**Exercise prompt**
Print all the records exactly, please.

Stored data entries:
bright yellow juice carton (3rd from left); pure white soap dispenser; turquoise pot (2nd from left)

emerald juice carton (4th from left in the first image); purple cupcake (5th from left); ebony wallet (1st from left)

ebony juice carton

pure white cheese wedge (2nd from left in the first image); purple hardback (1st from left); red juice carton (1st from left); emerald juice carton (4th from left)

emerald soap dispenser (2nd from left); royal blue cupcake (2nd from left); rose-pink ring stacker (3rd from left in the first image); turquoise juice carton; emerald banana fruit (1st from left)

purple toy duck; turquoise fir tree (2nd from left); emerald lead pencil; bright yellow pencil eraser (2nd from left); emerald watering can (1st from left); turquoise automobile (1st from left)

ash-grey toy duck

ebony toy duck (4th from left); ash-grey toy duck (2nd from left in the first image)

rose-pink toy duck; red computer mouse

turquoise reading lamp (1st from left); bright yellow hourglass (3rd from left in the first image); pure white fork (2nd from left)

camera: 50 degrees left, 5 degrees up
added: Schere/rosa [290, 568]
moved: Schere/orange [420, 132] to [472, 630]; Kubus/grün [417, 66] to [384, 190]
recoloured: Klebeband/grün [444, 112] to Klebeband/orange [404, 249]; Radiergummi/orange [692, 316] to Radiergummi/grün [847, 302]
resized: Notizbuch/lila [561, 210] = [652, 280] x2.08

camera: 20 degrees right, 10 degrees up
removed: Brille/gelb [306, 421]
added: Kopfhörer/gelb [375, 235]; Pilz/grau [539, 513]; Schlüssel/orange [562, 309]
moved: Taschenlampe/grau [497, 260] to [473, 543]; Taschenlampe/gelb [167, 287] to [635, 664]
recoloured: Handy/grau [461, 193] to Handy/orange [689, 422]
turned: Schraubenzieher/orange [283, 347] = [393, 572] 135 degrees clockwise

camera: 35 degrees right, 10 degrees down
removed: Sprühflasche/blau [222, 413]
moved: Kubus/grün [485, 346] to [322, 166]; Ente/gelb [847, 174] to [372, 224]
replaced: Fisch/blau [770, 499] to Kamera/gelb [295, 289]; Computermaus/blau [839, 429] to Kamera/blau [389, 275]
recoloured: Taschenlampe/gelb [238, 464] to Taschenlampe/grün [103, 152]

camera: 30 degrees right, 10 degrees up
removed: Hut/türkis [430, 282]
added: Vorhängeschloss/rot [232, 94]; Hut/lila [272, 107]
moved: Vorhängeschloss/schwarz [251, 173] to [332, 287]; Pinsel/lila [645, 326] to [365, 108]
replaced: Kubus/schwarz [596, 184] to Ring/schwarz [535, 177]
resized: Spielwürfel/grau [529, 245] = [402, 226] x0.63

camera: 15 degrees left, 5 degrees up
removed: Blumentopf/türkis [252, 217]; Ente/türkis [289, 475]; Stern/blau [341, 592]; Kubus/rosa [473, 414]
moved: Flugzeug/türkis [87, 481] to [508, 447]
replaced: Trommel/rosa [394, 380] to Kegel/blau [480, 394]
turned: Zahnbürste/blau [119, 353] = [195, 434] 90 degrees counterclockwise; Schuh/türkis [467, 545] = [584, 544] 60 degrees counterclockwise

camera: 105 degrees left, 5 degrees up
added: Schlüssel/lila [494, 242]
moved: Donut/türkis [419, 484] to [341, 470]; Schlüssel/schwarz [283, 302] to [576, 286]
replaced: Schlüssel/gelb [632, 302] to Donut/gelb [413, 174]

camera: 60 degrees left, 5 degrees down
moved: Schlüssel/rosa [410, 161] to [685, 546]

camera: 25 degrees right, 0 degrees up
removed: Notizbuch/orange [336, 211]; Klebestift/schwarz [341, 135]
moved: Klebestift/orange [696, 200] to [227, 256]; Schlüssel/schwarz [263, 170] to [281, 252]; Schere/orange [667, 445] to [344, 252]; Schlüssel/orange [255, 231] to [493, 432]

**Solved problem**
bright yellow juice carton (3rd from left); pure white soap dispenser; turquoise pot (2nd from left)

emerald juice carton (4th from left in the first image); purple cupcake (5th from left); ebony wallet (1st from left)

ebony juice carton

pure white cheese wedge (2nd from left in the first image); purple hardback (1st from left); red juice carton (1st from left); emerald juice carton (4th from left)

emerald soap dispenser (2nd from left); royal blue cupcake (2nd from left); rose-pink ring stacker (3rd from left in the first image); turquoise juice carton; emerald banana fruit (1st from left)

purple toy duck; turquoise fir tree (2nd from left); emerald lead pencil; bright yellow pencil eraser (2nd from left); emerald watering can (1st from left); turquoise automobile (1st from left)

ash-grey toy duck

ebony toy duck (4th from left); ash-grey toy duck (2nd from left in the first image)

rose-pink toy duck; red computer mouse

turquoise reading lamp (1st from left); bright yellow hourglass (3rd from left in the first image); pure white fork (2nd from left)

camera: 50 degrees left, 5 degrees up
added: Schere/rosa [290, 568]
moved: Schere/orange [420, 132] to [472, 630]; Kubus/grün [417, 66] to [384, 190]
recoloured: Klebeband/grün [444, 112] to Klebeband/orange [404, 249]; Radiergummi/orange [692, 316] to Radiergummi/grün [847, 302]
resized: Notizbuch/lila [561, 210] = [652, 280] x2.08

camera: 20 degrees right, 10 degrees up
removed: Brille/gelb [306, 421]
added: Kopfhörer/gelb [375, 235]; Pilz/grau [539, 513]; Schlüssel/orange [562, 309]
moved: Taschenlampe/grau [497, 260] to [473, 543]; Taschenlampe/gelb [167, 287] to [635, 664]
recoloured: Handy/grau [461, 193] to Handy/orange [689, 422]
turned: Schraubenzieher/orange [283, 347] = [393, 572] 135 degrees clockwise

camera: 35 degrees right, 10 degrees down
removed: Sprühflasche/blau [222, 413]
moved: Kubus/grün [485, 346] to [322, 166]; Ente/gelb [847, 174] to [372, 224]
replaced: Fisch/blau [770, 499] to Kamera/gelb [295, 289]; Computermaus/blau [839, 429] to Kamera/blau [389, 275]
recoloured: Taschenlampe/gelb [238, 464] to Taschenlampe/grün [103, 152]

camera: 30 degrees right, 10 degrees up
removed: Hut/türkis [430, 282]
added: Vorhängeschloss/rot [232, 94]; Hut/lila [272, 107]
moved: Vorhängeschloss/schwarz [251, 173] to [332, 287]; Pinsel/lila [645, 326] to [365, 108]
replaced: Kubus/schwarz [596, 184] to Ring/schwarz [535, 177]
resized: Spielwürfel/grau [529, 245] = [402, 226] x0.63

camera: 15 degrees left, 5 degrees up
removed: Blumentopf/türkis [252, 217]; Ente/türkis [289, 475]; Stern/blau [341, 592]; Kubus/rosa [473, 414]
moved: Flugzeug/türkis [87, 481] to [508, 447]
replaced: Trommel/rosa [394, 380] to Kegel/blau [480, 394]
turned: Zahnbürste/blau [119, 353] = [195, 434] 90 degrees counterclockwise; Schuh/türkis [467, 545] = [584, 544] 60 degrees counterclockwise

camera: 105 degrees left, 5 degrees up
added: Schlüssel/lila [494, 242]
moved: Donut/türkis [419, 484] to [341, 470]; Schlüssel/schwarz [283, 302] to [576, 286]
replaced: Schlüssel/gelb [632, 302] to Donut/gelb [413, 174]

camera: 60 degrees left, 5 degrees down
moved: Schlüssel/rosa [410, 161] to [685, 546]

camera: 25 degrees right, 0 degrees up
removed: Notizbuch/orange [336, 211]; Klebestift/schwarz [341, 135]
moved: Klebestift/orange [696, 200] to [227, 256]; Schlüssel/schwarz [263, 170] to [281, 252]; Schere/orange [667, 445] to [344, 252]; Schlüssel/orange [255, 231] to [493, 432]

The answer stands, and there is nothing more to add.